Instructions for the task ▸ Could you restate every entry word for word, leaving the pictures out?

# # # # # # #

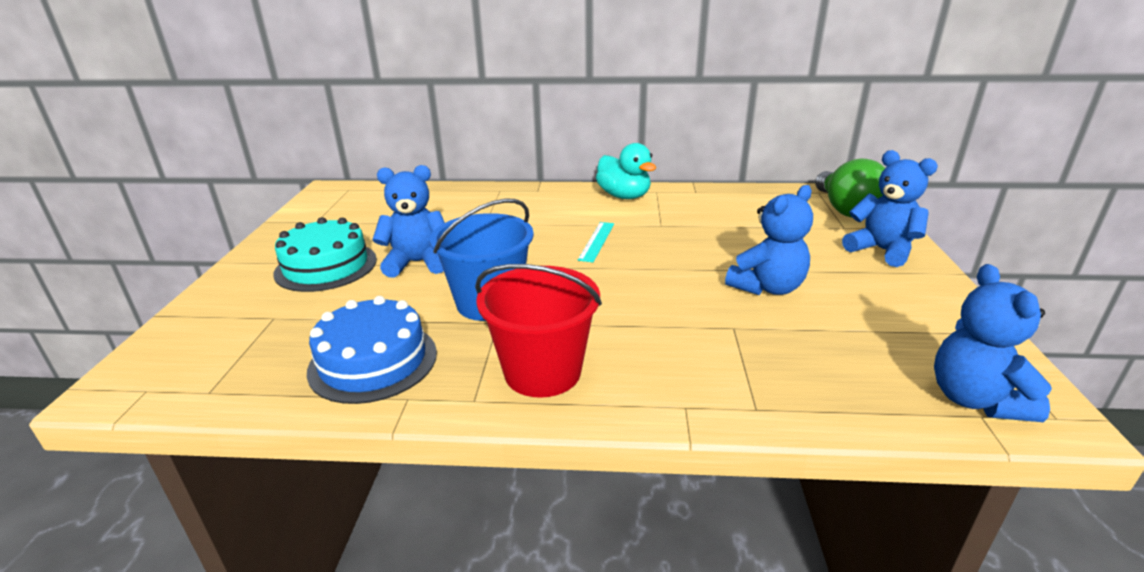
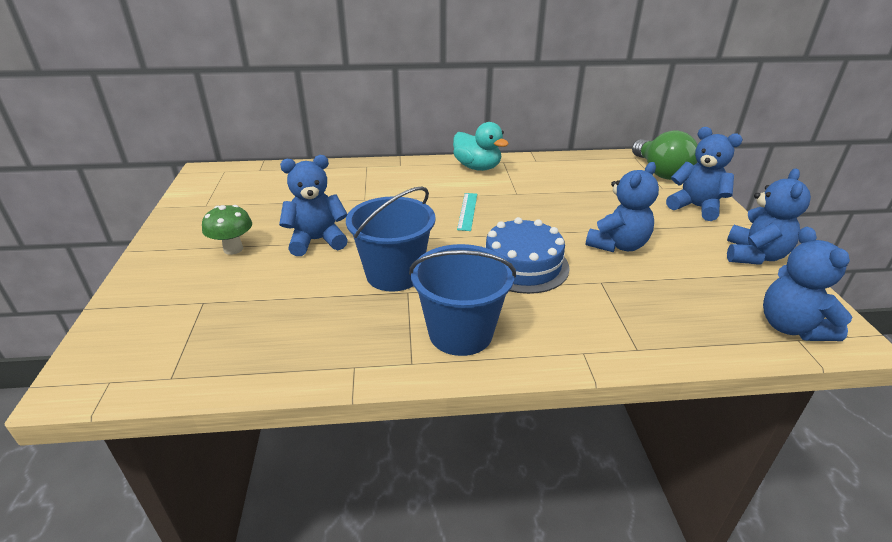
camera: 10 degrees left, 5 degrees up
(326, 266) = (233, 249): turquoise cake -> green mushroom
(373, 361) = (311, 336): blue cake -> blue cake (522, 265)
(542, 372) = (460, 333): red bucket -> blue bucket
(945, 310) = (754, 256): none -> blue teddy bear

# # # # # # #

Response box ▸
camera: 10 degrees left, 5 degrees up
(326, 266) = (233, 249): turquoise cake -> green mushroom
(373, 361) = (311, 336): blue cake -> blue cake (522, 265)
(542, 372) = (460, 333): red bucket -> blue bucket
(945, 310) = (754, 256): none -> blue teddy bear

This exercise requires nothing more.